[Work to be completed] Your output must reproduce all the records below precisely and contain no pictures.

===== Stored data =====

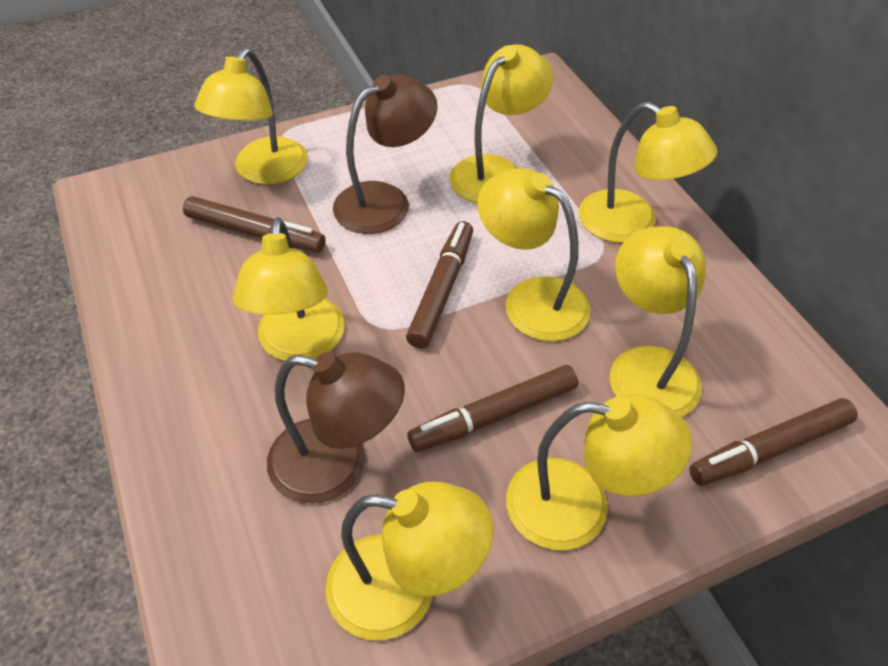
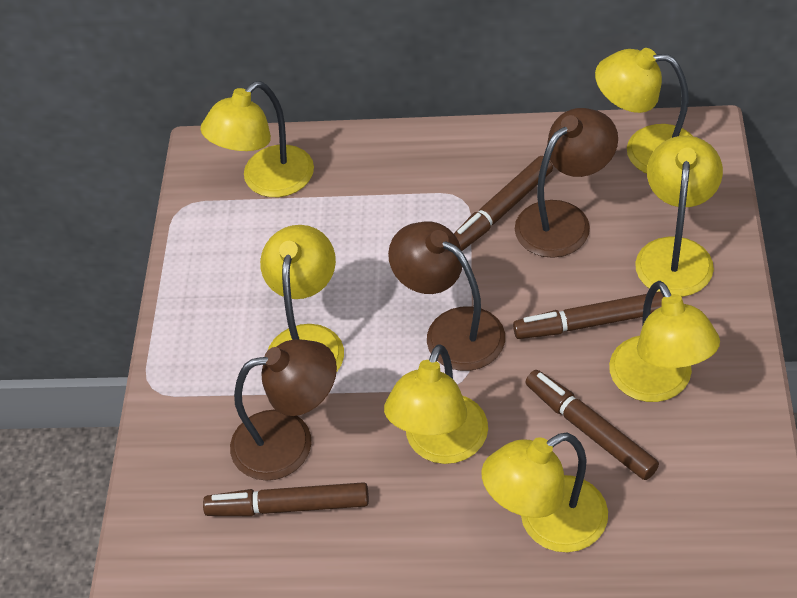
brown lamp: 2 -> 3
yellow lamp: 8 -> 7

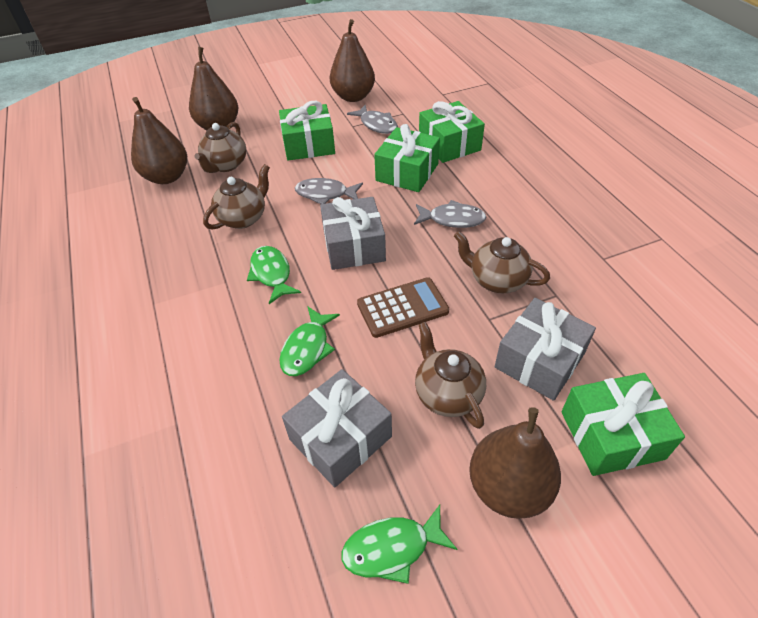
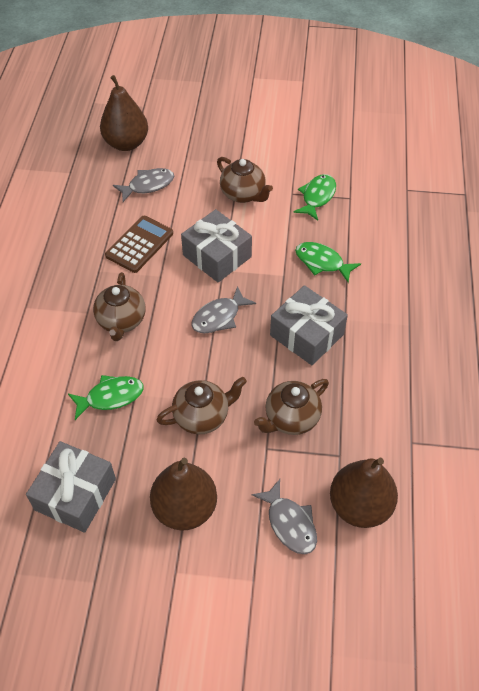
brown pear: 4 -> 3
green gift: 4 -> 0

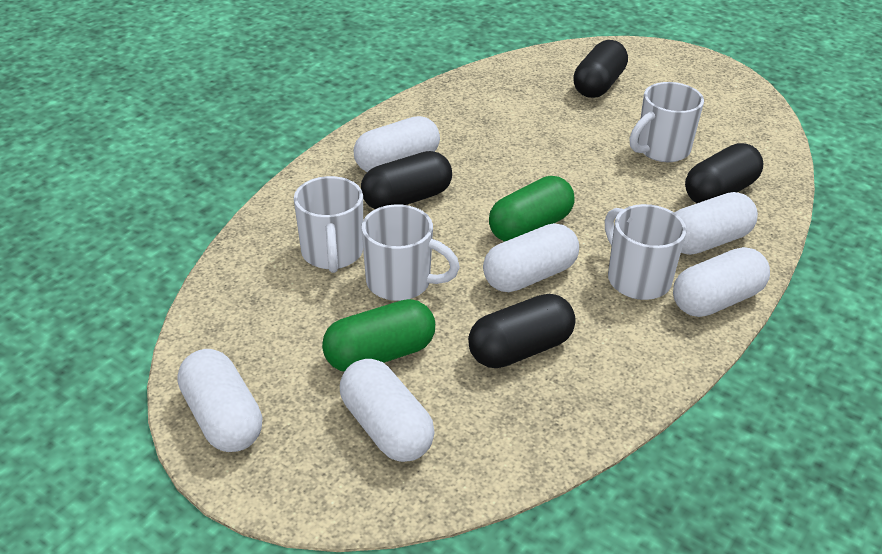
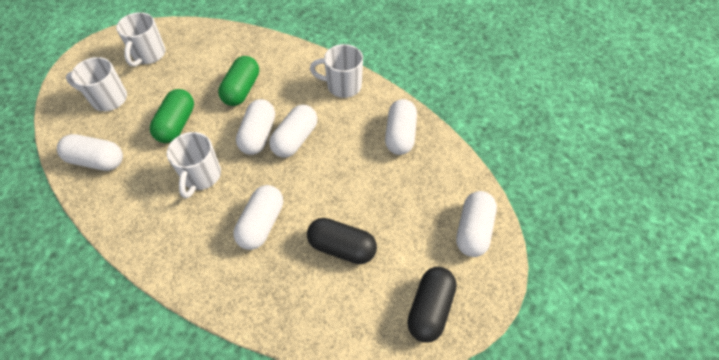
black capsule: 4 -> 2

=====

[Response to the task]
brown lamp: 2 -> 3
yellow lamp: 8 -> 7

brown pear: 4 -> 3
green gift: 4 -> 0

black capsule: 4 -> 2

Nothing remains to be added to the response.